## Record set
★ ★ ★ ★ ★ ★ ★

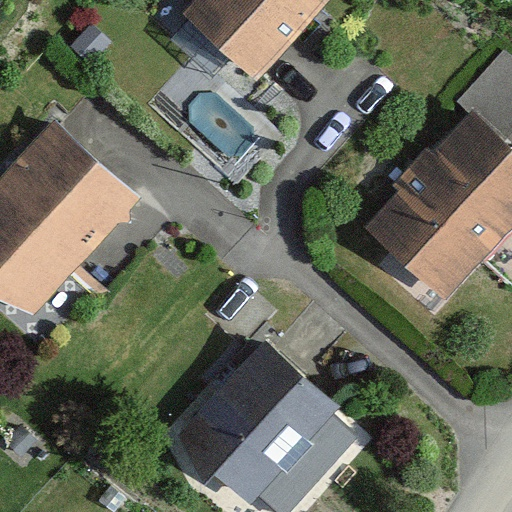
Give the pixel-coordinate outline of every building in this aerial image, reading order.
[(202,0),(188,17),(260,78),(327,0),(202,0)] [(511,128),(511,42),(511,41),(468,91),(511,128)] [(511,225),(511,146),(471,111),(370,226),(450,296),(511,225)] [(0,184),(0,285),(32,315),(139,197),(57,122),(0,184)] [(250,503),(340,404),(266,337),(170,443),(207,476),(213,470),(250,503)]
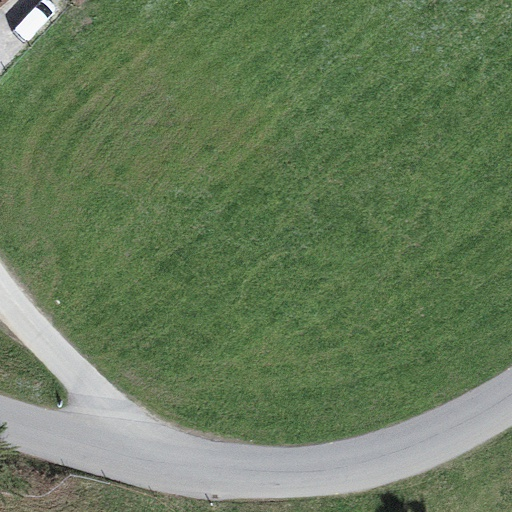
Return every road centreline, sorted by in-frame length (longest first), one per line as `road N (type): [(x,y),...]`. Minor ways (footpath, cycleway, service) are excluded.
road 1 (unclassified): [(511,396),(403,453),(308,471),(208,468),(0,414)]
road 2 (track): [(0,282),(114,417),(117,449)]
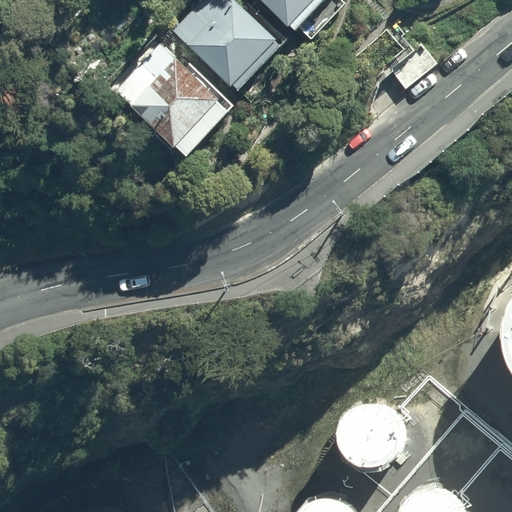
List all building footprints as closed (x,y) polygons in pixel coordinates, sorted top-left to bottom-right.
[(226,0),(207,0),(171,35),(230,100),(233,97),(238,102),(278,60),(226,0)] [(252,0),(287,42),(290,39),(294,43),(301,38),(310,49),(344,10),(335,0),(252,0)] [(165,43),(116,92),(173,161),(174,160),(183,170),(232,117),(165,43)] [(410,449),(411,444),(412,440),(412,435),(412,431),(411,427),(410,422),(408,418),(405,415),(402,411),(399,409),(395,406),(391,404),(387,403),(383,402),(378,402),(374,402),(369,403),(365,404),(361,406),(358,409),(354,412),(351,415),(349,419),(347,423),(345,427),(345,432),(344,437),(345,442),(346,446),(348,451),(350,455),(353,459),(357,462),(361,465),(365,467),(370,468),(375,469),(380,469),(384,469),(389,468),(393,466),(398,463),(401,460),(405,457),(407,453),(410,449)] [(468,511),(467,510),(465,506),(462,503),(458,500),(455,497),(451,495),(446,494),(442,493),(438,493),(433,493),(429,494),(425,496),(421,498),(417,501),(414,504),(411,507),(409,511),(408,511),(468,511)] [(352,511),(350,510),(347,507),(343,506),(339,504),(335,504),(331,503),(327,504),(323,505),(319,506),(316,508),(312,511),(311,511),(352,511)]
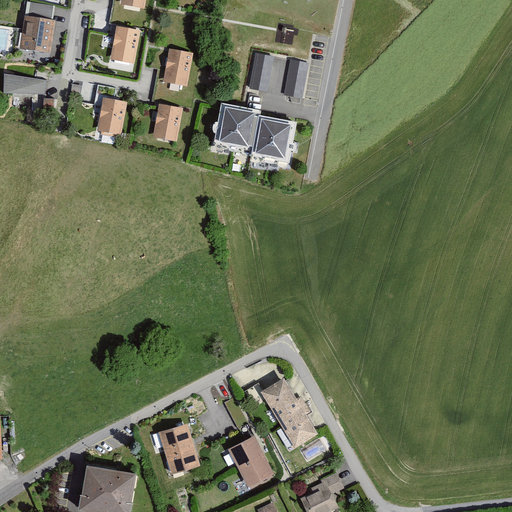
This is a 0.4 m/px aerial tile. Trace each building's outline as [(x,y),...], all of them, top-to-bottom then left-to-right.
[(56,20),(26,16),(21,48),(50,53),(56,20)] [(121,27),(115,59),(136,62),(142,30),(121,27)] [(171,49),(165,81),(187,85),(193,53),(171,49)] [(257,52),(251,88),(268,91),(275,56),(257,52)] [(308,63),(290,60),(284,95),(302,98),(308,63)] [(5,73),(6,93),(44,92),(46,79),(5,73)] [(107,97),(101,130),(122,134),(128,101),(107,97)] [(163,104),(157,136),(180,139),(186,109),(163,104)] [(223,104),(216,143),(253,150),(259,115),(260,111),(223,104)] [(287,160),(294,121),(259,115),(253,150),(252,154),(287,160)] [(267,390),(299,446),(322,432),(288,378),(267,390)] [(189,425),(163,432),(174,470),(200,463),(189,425)] [(256,435),(233,446),(252,483),(275,472),(256,435)] [(132,511),(138,470),(90,464),(85,506),(130,511),(132,511)] [(304,496),(311,511),(327,511),(341,506),(334,492),(345,487),(339,473),(320,481),(323,487),(304,496)]
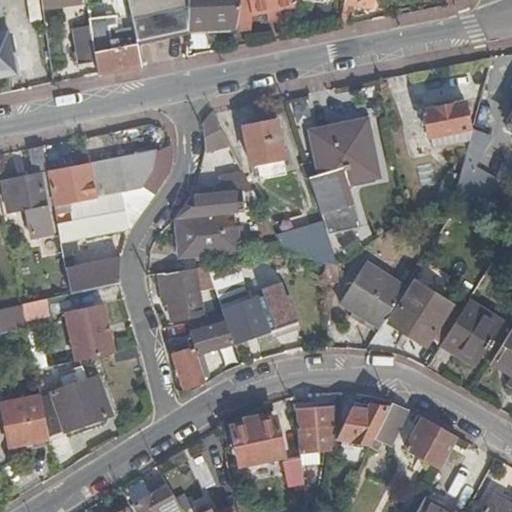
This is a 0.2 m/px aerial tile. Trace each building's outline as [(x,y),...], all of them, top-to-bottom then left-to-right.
[(186,0),(124,0),(130,29),(133,41),(186,31),(186,0)] [(186,0),(186,31),(186,32),(233,27),(237,0),(186,0)] [(291,7),(289,0),(246,0),(249,15),(264,12),(266,23),(279,20),(277,10),(291,7)] [(87,23),(88,27),(95,64),(97,75),(138,67),(133,41),(130,29),(106,33),(103,20),(87,23)] [(72,31),(78,67),(95,64),(88,27),(72,31)] [(422,113),(427,140),(429,139),(464,132),(469,130),(464,105),(422,113)] [(200,126),(205,147),(204,153),(225,145),(210,114),(206,119),(200,126)] [(258,166),(260,181),(285,177),(276,123),(244,129),(251,167),(258,166)] [(490,137),(472,130),(463,161),(493,180),(504,162),(484,149),(490,137)] [(323,176),(309,179),(324,238),(354,231),(346,193),(349,192),(347,182),(371,177),(363,133),(337,138),(335,132),(314,137),(323,176)] [(464,132),(429,139),(431,148),(465,141),(464,132)] [(39,148),(27,150),(32,175),(38,174),(44,173),(39,148)] [(156,150),(44,173),(49,204),(57,247),(69,245),(126,232),(127,230),(124,215),(149,173),(151,166),(156,150)] [(493,180),(463,161),(454,194),(479,209),(497,182),(493,180)] [(151,166),(149,173),(124,215),(127,230),(135,219),(141,212),(164,175),(151,166)] [(44,173),(38,174),(45,205),(49,204),(44,173)] [(4,192),(9,212),(45,205),(38,174),(32,175),(7,181),(9,191),(4,192)] [(187,198),(185,202),(170,219),(215,215),(259,211),(240,175),(233,176),(235,193),(187,198)] [(232,229),(217,230),(215,215),(170,219),(175,257),(234,251),(233,240),(238,239),(237,233),(232,233),(232,229)] [(308,233),(274,241),(280,255),(318,266),(311,242),(308,233)] [(324,238),(311,242),(318,266),(319,266),(332,269),(324,238)] [(69,245),(57,247),(60,259),(70,256),(69,245)] [(117,260),(62,272),(66,296),(116,285),(116,279),(116,270),(117,260)] [(363,262),(336,307),(376,330),(403,286),(363,262)] [(231,264),(202,269),(218,316),(228,346),(264,332),(253,300),(241,303),(231,264)] [(332,269),(319,266),(320,289),(333,288),(332,269)] [(190,285),(204,281),(201,269),(159,277),(167,322),(195,317),(190,285)] [(420,346),(426,338),(437,345),(463,305),(452,298),(447,304),(410,282),(384,324),(420,346)] [(42,301),(17,307),(21,323),(45,317),(42,301)] [(465,301),(463,305),(437,345),(472,367),(500,323),(465,301)] [(101,326),(104,326),(100,307),(61,315),(72,364),(111,356),(106,337),(104,337),(101,326)] [(179,324),(184,337),(190,356),(228,346),(218,316),(179,324)] [(511,391),(511,331),(509,330),(485,366),(507,380),(504,387),(511,391)] [(168,356),(179,388),(198,381),(198,380),(192,362),(190,356),(184,337),(167,343),(170,352),(168,356)] [(198,361),(192,362),(198,380),(203,378),(198,361)] [(77,368),(55,375),(60,390),(82,383),(77,368)] [(60,390),(47,395),(59,432),(96,420),(101,418),(96,402),(93,395),(99,393),(94,379),(82,383),(60,390)] [(99,393),(93,395),(96,402),(101,399),(99,393)] [(0,404),(0,427),(4,449),(44,441),(36,397),(0,404)] [(386,403),(383,408),(368,441),(375,444),(384,447),(401,411),(386,403)] [(348,411),(334,442),(366,445),(368,441),(383,408),(366,406),(365,412),(348,411)] [(331,429),(328,409),(290,413),(296,452),(326,451),(331,429)] [(257,418),(238,422),(239,430),(259,426),(257,418)] [(98,426),(96,420),(59,432),(62,438),(98,426)] [(418,420),(400,451),(437,470),(454,440),(421,422),(418,420)] [(275,458),(269,424),(259,426),(239,430),(229,432),(234,467),(275,458)] [(368,441),(366,445),(364,449),(371,452),(375,444),(368,441)] [(277,466),(280,490),(298,488),(294,463),(277,466)] [(219,466),(191,472),(207,502),(226,497),(219,466)] [(175,511),(161,489),(130,507),(132,511),(175,511)] [(226,497),(207,502),(210,508),(228,504),(226,497)] [(488,497),(479,511),(511,511),(511,501),(508,507),(488,497)] [(434,511),(419,503),(413,511),(434,511)]
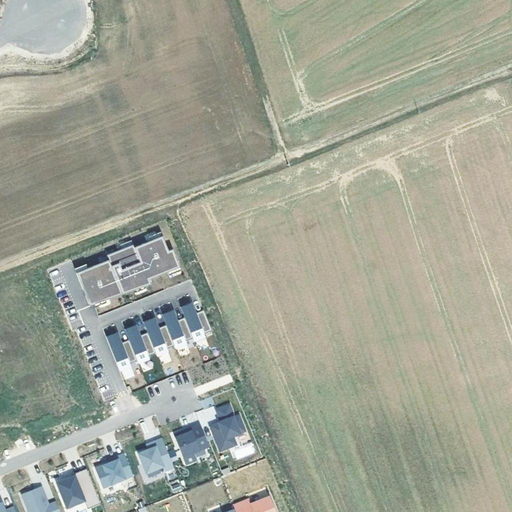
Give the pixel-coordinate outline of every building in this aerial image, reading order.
[(158,238),(134,248),(132,241),(128,242),(130,246),(115,252),(114,250),(106,253),(107,256),(99,260),(100,263),(76,273),(80,284),(88,280),(90,286),(87,287),(94,307),(98,306),(96,302),(121,292),(121,293),(144,284),(146,288),(149,286),(148,283),(152,282),(150,278),(171,269),(179,266),(172,250),(168,252),(160,233),(157,234),(158,238)] [(88,280),(80,284),(82,289),(87,287),(90,286),(88,280)] [(181,307),(185,318),(193,337),(195,340),(205,336),(204,333),(212,330),(204,310),(196,313),(192,302),(181,307)] [(167,325),(175,345),(176,348),(187,343),(186,340),(193,337),(185,318),(178,321),(173,310),(163,314),(167,325)] [(144,321),(148,332),(156,352),(157,355),(168,351),(167,348),(175,345),(167,325),(159,328),(155,317),(144,321)] [(130,340),(138,359),(139,362),(150,358),(149,355),(156,352),(148,332),(141,335),(136,325),(125,329),(130,340)] [(106,337),(120,370),(130,366),(129,363),(138,359),(130,340),(121,343),(117,332),(106,337)] [(211,397),(202,400),(204,407),(213,404),(211,397)] [(228,418),(217,422),(227,448),(236,444),(233,435),(240,432),(253,427),(246,411),(241,412),(237,400),(223,406),(226,414),(232,411),(234,415),(228,418)] [(184,430),(174,434),(183,456),(209,446),(200,423),(191,427),(192,430),(185,432),(184,430)] [(240,432),(233,435),(236,444),(244,441),(240,432)] [(148,449),(138,452),(146,472),(163,466),(165,470),(174,467),(162,438),(153,441),(155,446),(148,449)] [(232,451),(234,459),(254,453),(252,445),(232,451)] [(110,462),(95,468),(103,487),(133,475),(124,453),(116,456),(118,459),(110,462)] [(67,478),(57,482),(67,507),(85,500),(83,496),(96,491),(87,468),(74,473),(75,477),(68,480),(67,478)] [(175,492),(182,489),(178,480),(171,483),(175,492)] [(42,486),(22,494),(29,511),(60,511),(56,501),(49,504),(47,504),(45,500),(47,499),(42,486)] [(96,491),(83,496),(85,500),(88,508),(101,503),(96,491)] [(234,508),(235,511),(275,511),(270,498),(252,505),(250,501),(234,507),(234,508)] [(3,501),(0,502),(0,511),(16,511),(15,509),(7,511),(6,509),(3,501)]
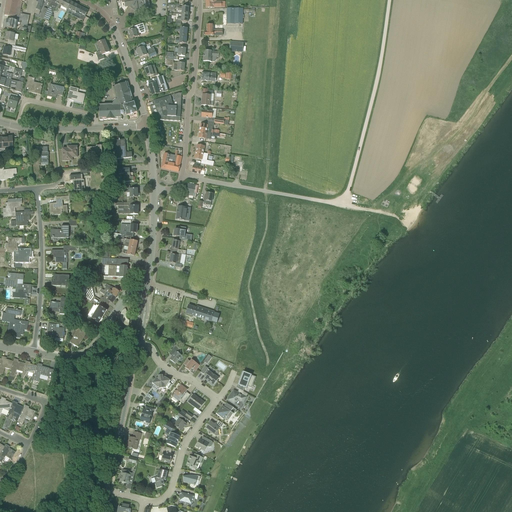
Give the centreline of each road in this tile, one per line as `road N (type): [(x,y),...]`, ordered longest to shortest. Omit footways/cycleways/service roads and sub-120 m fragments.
road 1 (unclassified): [(104,490),(164,498),(188,437),(217,399),(136,343)]
road 2 (residential): [(153,190),(170,189),(181,176),(198,0)]
road 3 (track): [(390,0),(344,205)]
road 4 (residential): [(33,353),(40,302),(36,188)]
road 5 (unclassified): [(104,490),(136,343)]
road 6 (unclassified): [(147,127),(116,33),(78,0)]
road 7 (residential): [(147,127),(0,122)]
road 8 (residential): [(33,353),(80,356),(98,343),(125,298),(144,298)]
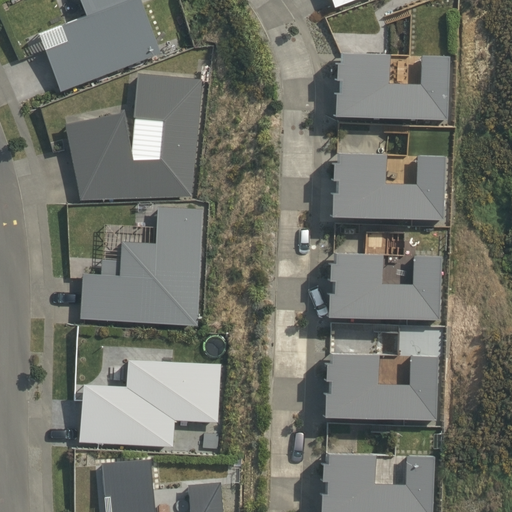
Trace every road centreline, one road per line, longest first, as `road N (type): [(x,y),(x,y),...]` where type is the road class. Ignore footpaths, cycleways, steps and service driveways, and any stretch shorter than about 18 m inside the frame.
road 1 (residential): [(282,511),(293,87),(258,0)]
road 2 (residential): [(0,185),(17,310),(21,511)]
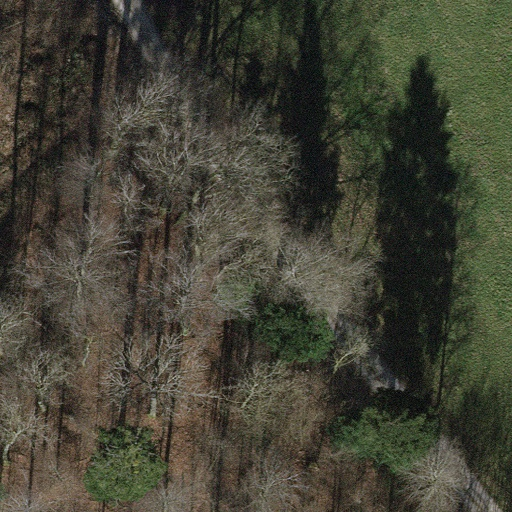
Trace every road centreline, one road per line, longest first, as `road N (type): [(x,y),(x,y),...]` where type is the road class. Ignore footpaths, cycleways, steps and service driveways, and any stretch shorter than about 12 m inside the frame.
road 1 (track): [(128,0),(239,176),(507,511)]
road 2 (track): [(0,186),(152,38)]
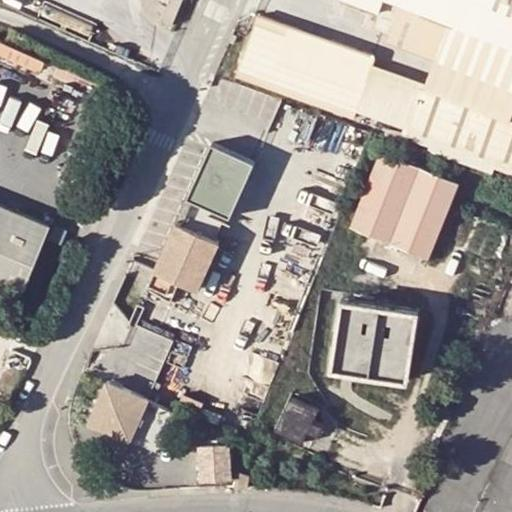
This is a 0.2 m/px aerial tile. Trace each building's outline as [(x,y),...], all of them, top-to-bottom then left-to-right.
[(166,0),(159,19),(169,23),(179,0),(166,0)] [(452,21),(511,43),(511,0),(356,0),(383,10),(377,25),(396,32),(407,4),(452,21)] [(509,119),(511,110),(511,43),(452,21),(407,4),(396,32),(440,50),(425,88),(256,26),(243,60),(498,154),(511,120),(509,119)] [(511,119),(511,120),(498,154),(511,159),(511,119)] [(257,160),(214,141),(190,196),(233,214),(257,160)] [(359,225),(433,260),(467,185),(393,152),(359,225)] [(0,295),(14,301),(48,220),(0,199),(0,295)] [(223,239),(179,221),(152,284),(177,294),(183,280),(201,288),(223,239)] [(421,311),(345,294),(329,363),(406,380),(421,311)] [(151,400),(110,381),(91,422),(132,441),(151,400)] [(179,413),(198,422),(206,403),(187,394),(179,413)] [(288,398),(272,429),(298,442),(302,434),(311,438),(317,427),(309,423),(314,412),(288,398)] [(223,439),(193,444),(198,479),(228,475),(223,439)] [(243,477),(233,473),(227,485),(242,486),(243,477)]
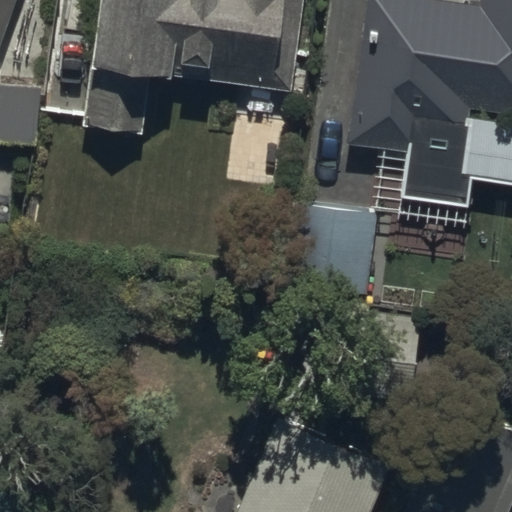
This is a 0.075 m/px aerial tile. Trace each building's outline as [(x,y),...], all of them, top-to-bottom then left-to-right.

★ ★ ★ ★ ★ ★ ★

Copy the lines beginning at the start and ending at the line containing "road 2 (track): [(0,282),(114,417),(117,449)]", with "centreline" changed to "centerline" and all else unchanged. Leave out the pictures.

Give the pixel-coordinate outline of every building in this aerial image, reading order.
[(202,0),(188,17),(260,78),(327,0),(202,0)] [(511,128),(511,42),(511,41),(468,91),(511,128)] [(511,225),(511,146),(471,111),(370,226),(450,296),(511,225)] [(0,184),(0,285),(32,315),(139,197),(57,122),(0,184)] [(250,503),(340,404),(266,337),(170,443),(207,476),(213,470),(250,503)]
Return every road centerline, sorted by in-frame length (longest first), one per line as `road N (type): [(x,y),...]`. Minor ways (footpath, cycleway, service) are excluded.
road 1 (unclassified): [(511,396),(403,453),(308,471),(208,468),(0,414)]
road 2 (track): [(0,282),(114,417),(117,449)]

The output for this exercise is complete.